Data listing
··········
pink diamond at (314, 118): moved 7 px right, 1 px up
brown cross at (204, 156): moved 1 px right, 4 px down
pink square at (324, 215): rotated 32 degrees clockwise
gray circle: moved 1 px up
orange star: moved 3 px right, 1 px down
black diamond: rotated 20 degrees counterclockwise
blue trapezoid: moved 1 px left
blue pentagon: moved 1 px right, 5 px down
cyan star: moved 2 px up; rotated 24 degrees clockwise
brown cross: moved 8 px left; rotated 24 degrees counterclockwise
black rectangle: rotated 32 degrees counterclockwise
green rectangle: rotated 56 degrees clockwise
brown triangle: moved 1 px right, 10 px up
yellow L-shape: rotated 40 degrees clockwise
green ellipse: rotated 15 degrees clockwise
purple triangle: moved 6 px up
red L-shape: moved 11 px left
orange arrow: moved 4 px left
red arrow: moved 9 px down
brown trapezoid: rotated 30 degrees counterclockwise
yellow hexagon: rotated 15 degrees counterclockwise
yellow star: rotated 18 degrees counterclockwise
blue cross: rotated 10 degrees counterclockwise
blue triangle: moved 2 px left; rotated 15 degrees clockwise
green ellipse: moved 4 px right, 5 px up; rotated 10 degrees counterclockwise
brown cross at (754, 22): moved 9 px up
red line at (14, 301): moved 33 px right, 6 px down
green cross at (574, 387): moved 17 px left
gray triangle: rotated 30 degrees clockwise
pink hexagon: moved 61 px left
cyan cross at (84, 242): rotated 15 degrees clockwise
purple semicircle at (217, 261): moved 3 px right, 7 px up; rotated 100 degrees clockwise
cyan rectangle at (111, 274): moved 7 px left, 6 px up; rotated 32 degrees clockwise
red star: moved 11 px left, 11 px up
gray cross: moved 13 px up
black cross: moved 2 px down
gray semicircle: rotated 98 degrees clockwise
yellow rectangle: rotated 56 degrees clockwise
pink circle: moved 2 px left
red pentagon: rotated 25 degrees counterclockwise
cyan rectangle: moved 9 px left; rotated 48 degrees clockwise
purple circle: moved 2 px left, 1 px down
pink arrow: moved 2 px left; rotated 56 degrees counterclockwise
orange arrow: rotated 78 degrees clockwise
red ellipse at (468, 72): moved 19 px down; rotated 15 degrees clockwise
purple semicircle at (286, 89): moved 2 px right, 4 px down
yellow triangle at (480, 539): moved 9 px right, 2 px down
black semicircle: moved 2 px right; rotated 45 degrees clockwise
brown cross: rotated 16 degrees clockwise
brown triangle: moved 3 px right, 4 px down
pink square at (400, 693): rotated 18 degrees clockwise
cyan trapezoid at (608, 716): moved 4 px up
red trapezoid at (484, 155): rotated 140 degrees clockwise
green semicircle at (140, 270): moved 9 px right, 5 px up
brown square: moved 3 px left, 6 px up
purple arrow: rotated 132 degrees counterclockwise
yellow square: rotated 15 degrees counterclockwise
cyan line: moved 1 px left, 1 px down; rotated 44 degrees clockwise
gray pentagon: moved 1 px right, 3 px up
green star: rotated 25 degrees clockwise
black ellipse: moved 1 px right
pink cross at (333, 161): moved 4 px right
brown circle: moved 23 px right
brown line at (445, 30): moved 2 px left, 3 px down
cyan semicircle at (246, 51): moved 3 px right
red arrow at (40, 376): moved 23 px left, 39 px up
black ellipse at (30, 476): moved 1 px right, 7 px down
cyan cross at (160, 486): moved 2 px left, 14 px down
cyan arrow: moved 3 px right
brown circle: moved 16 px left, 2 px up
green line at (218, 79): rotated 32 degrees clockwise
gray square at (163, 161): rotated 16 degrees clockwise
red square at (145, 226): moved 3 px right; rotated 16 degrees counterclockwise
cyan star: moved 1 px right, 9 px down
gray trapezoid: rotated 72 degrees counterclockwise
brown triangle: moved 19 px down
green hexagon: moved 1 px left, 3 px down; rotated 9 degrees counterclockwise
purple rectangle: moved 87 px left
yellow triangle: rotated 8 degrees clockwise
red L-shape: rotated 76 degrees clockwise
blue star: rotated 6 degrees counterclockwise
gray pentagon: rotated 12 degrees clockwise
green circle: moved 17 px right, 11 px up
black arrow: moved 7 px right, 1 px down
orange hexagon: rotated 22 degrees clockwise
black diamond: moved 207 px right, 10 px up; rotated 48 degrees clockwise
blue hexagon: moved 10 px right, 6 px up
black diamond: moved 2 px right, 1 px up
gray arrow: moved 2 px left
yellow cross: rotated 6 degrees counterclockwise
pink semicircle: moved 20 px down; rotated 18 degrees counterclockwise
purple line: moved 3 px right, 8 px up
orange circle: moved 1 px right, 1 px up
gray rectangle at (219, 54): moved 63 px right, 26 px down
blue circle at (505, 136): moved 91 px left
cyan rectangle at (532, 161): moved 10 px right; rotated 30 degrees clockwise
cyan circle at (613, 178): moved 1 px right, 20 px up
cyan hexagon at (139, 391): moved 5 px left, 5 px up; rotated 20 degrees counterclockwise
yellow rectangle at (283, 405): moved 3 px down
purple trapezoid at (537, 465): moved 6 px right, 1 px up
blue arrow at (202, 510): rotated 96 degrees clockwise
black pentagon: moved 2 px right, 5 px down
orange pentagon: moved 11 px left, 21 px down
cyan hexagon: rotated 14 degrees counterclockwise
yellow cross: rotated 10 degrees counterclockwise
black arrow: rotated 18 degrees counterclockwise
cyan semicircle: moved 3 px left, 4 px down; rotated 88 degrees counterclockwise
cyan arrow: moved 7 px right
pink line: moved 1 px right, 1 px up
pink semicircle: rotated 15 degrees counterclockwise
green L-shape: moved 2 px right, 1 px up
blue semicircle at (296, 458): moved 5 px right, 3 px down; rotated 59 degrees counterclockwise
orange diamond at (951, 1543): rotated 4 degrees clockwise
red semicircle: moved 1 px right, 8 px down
··········
**Requirements**
Rename "rotated" as "turned" in the items from the first line through the line containing "orange arrow: moved 4 px left". Keep everything else the same.

**Response**
pink diamond at (314, 118): moved 7 px right, 1 px up
brown cross at (204, 156): moved 1 px right, 4 px down
pink square at (324, 215): turned 32 degrees clockwise
gray circle: moved 1 px up
orange star: moved 3 px right, 1 px down
black diamond: turned 20 degrees counterclockwise
blue trapezoid: moved 1 px left
blue pentagon: moved 1 px right, 5 px down
cyan star: moved 2 px up; turned 24 degrees clockwise
brown cross: moved 8 px left; turned 24 degrees counterclockwise
black rectangle: turned 32 degrees counterclockwise
green rectangle: turned 56 degrees clockwise
brown triangle: moved 1 px right, 10 px up
yellow L-shape: turned 40 degrees clockwise
green ellipse: turned 15 degrees clockwise
purple triangle: moved 6 px up
red L-shape: moved 11 px left
orange arrow: moved 4 px left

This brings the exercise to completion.